### Problem requirements
Below is a set of records; reproduce them exactly without their pictures.

### Data records
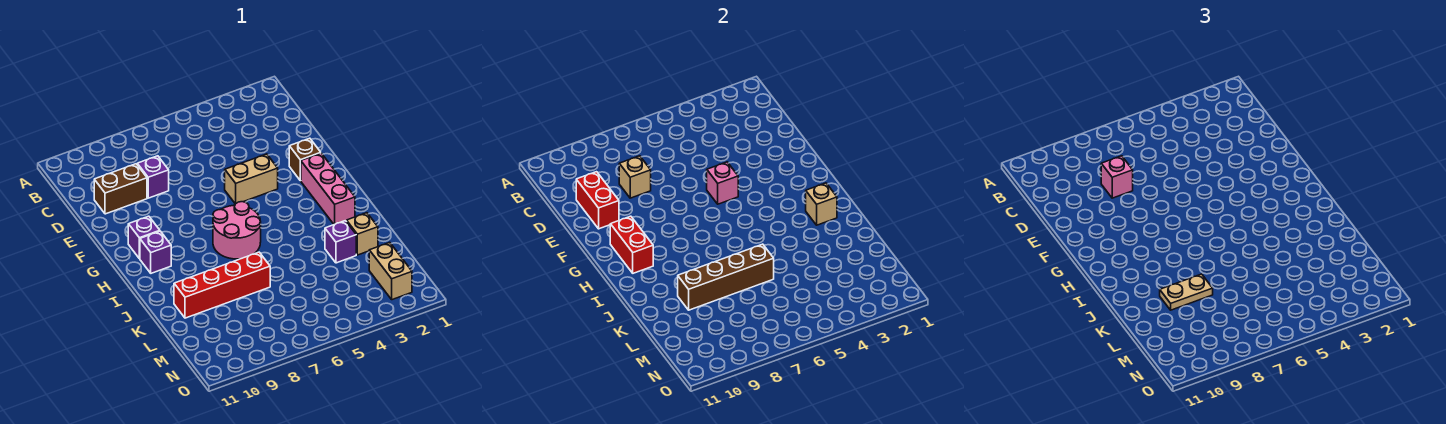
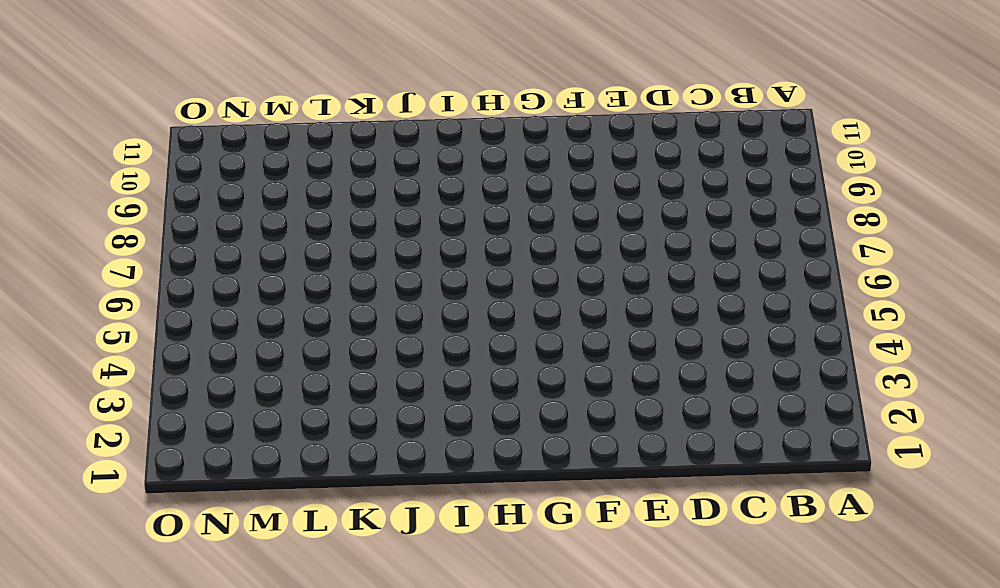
none -> purple brick D8 level 1
none -> brown brick D9:D10 level 1
none -> brown brick F2 level 1

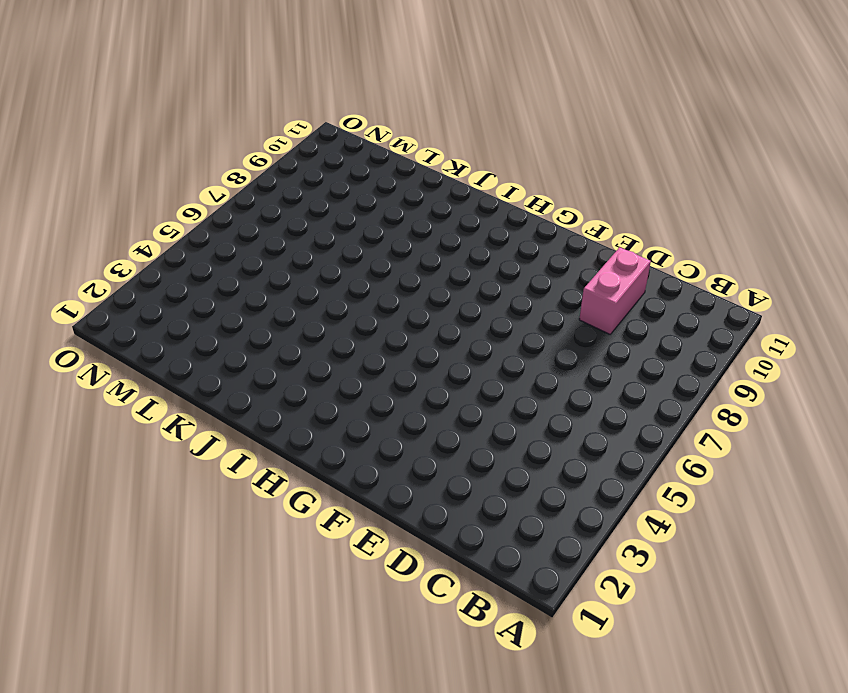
pink brick D9:D10 level 1 -> brown brick D9:D10 level 1
none -> purple brick D8 level 1
none -> brown brick F2 level 1
none -> tan brick F4:F5 level 1

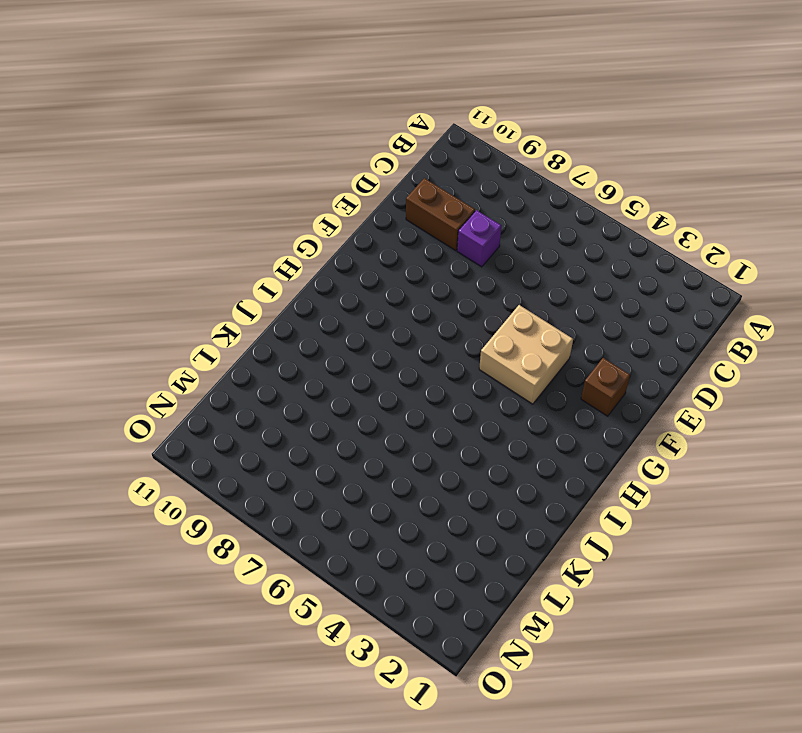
tan brick F4:G5 level 1 -> tan brick F4:F5 level 1
none -> pink brick G2:I2 level 1
none -> purple brick G10 level 1
none -> pink round brick H6:I7 level 1

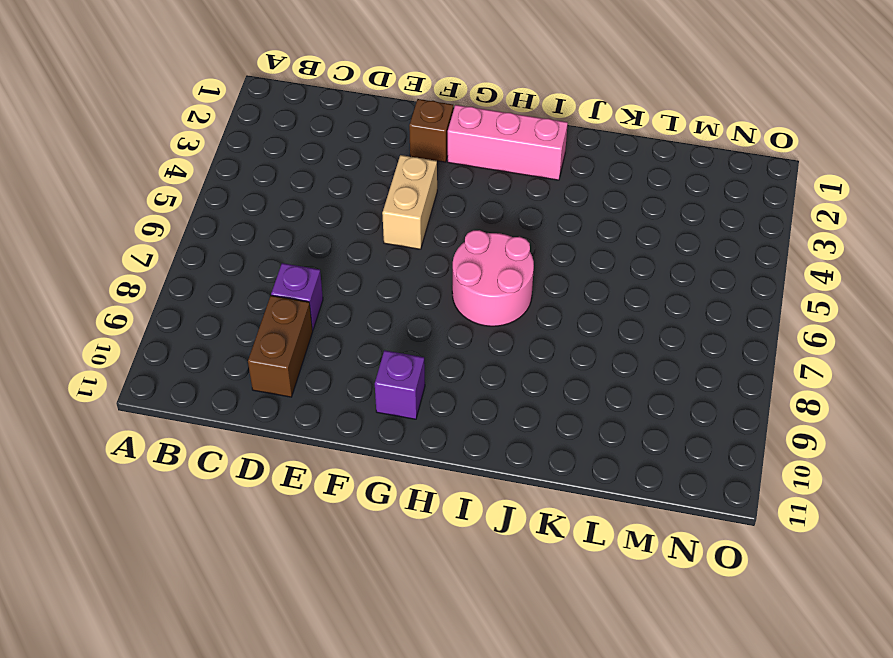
none -> purple brick H10 level 1
none -> tan brick K2 level 1
none -> purple brick K3 level 1

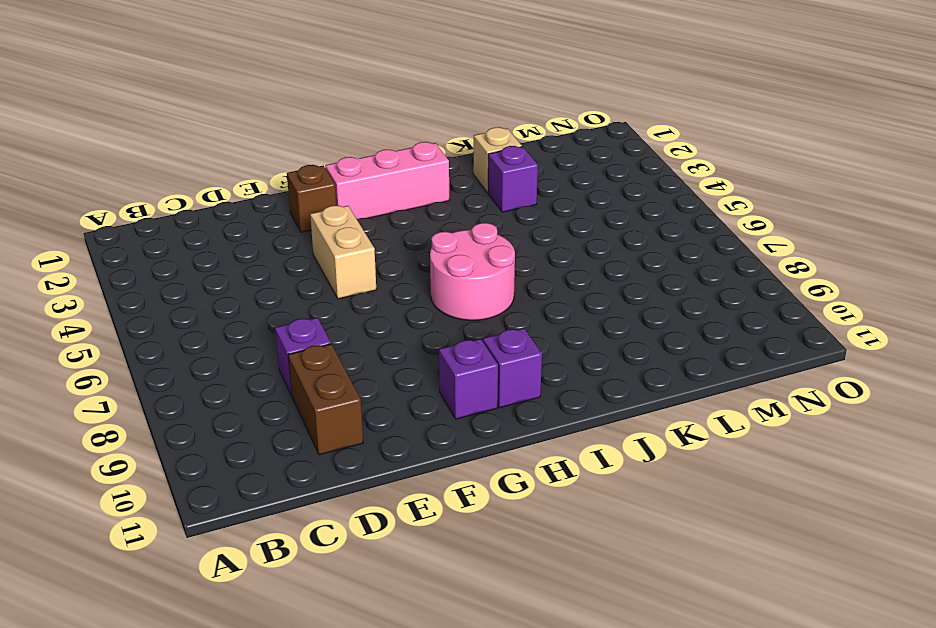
none -> red brick K7:K10 level 1
none -> tan brick M2:N2 level 1
none -> tan brick D8 level 2

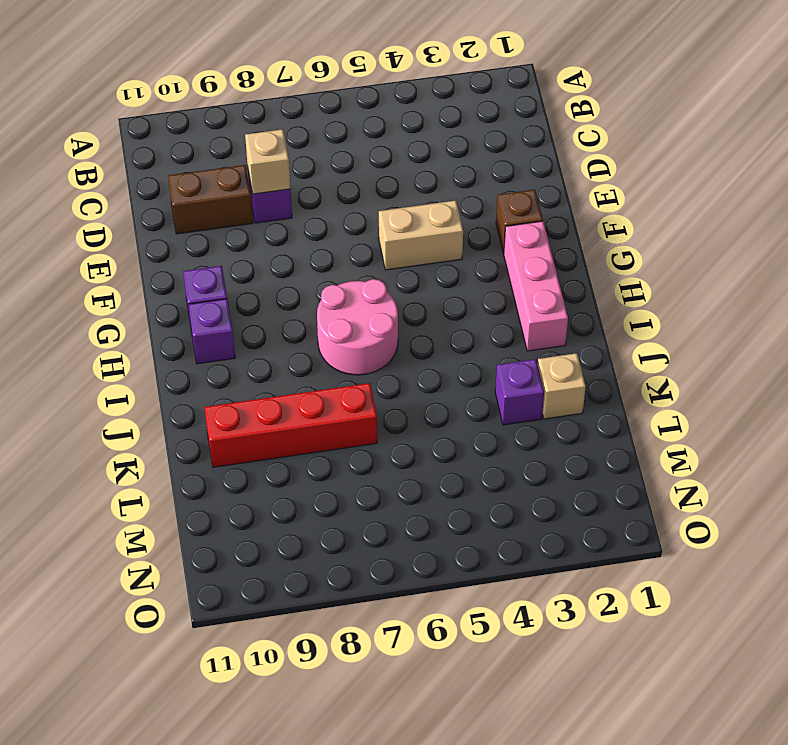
none -> tan brick M2:N2 level 1
none -> red brick D10:E10 level 2
none -> pink brick F5 level 2

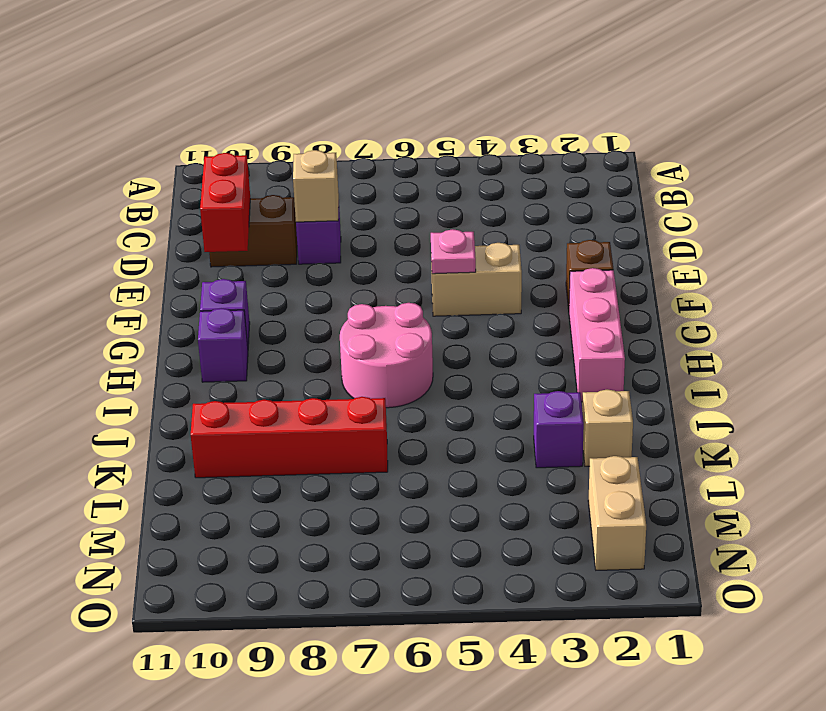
pink plate F5 level 2 -> pink brick F5 level 2
none -> red brick G10:H10 level 2
none -> tan brick I2 level 2
none -> brown brick K6:K9 level 2

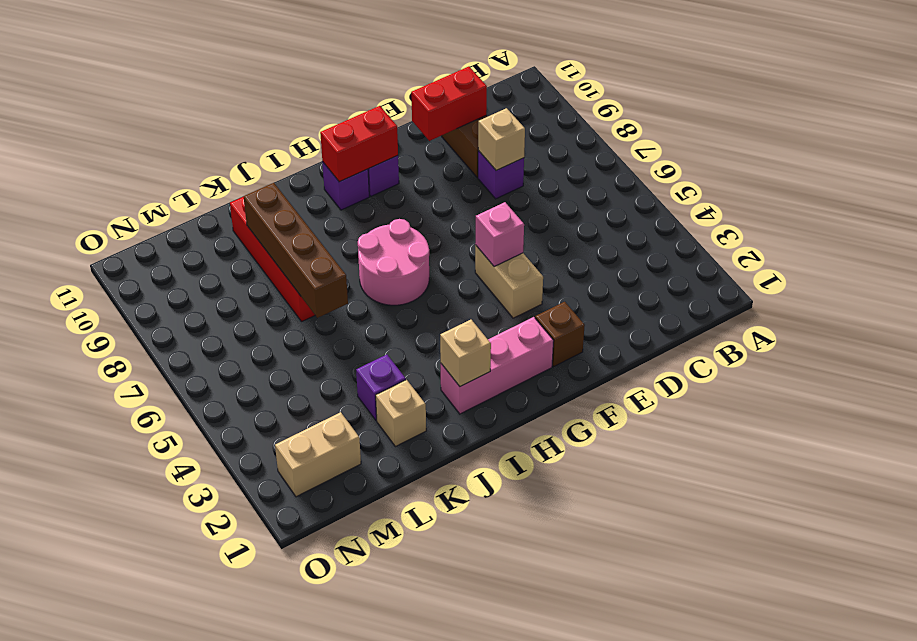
none -> pink brick D8 level 3
none -> tan plate K8:K9 level 3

### Solved exercise
none -> purple brick D8 level 1
none -> brown brick D9:D10 level 1
none -> brown brick F2 level 1

pink brick D9:D10 level 1 -> brown brick D9:D10 level 1
none -> purple brick D8 level 1
none -> brown brick F2 level 1
none -> tan brick F4:F5 level 1

tan brick F4:G5 level 1 -> tan brick F4:F5 level 1
none -> pink brick G2:I2 level 1
none -> purple brick G10 level 1
none -> pink round brick H6:I7 level 1

none -> purple brick H10 level 1
none -> tan brick K2 level 1
none -> purple brick K3 level 1

none -> red brick K7:K10 level 1
none -> tan brick M2:N2 level 1
none -> tan brick D8 level 2

none -> tan brick M2:N2 level 1
none -> red brick D10:E10 level 2
none -> pink brick F5 level 2

pink plate F5 level 2 -> pink brick F5 level 2
none -> red brick G10:H10 level 2
none -> tan brick I2 level 2
none -> brown brick K6:K9 level 2

none -> pink brick D8 level 3
none -> tan plate K8:K9 level 3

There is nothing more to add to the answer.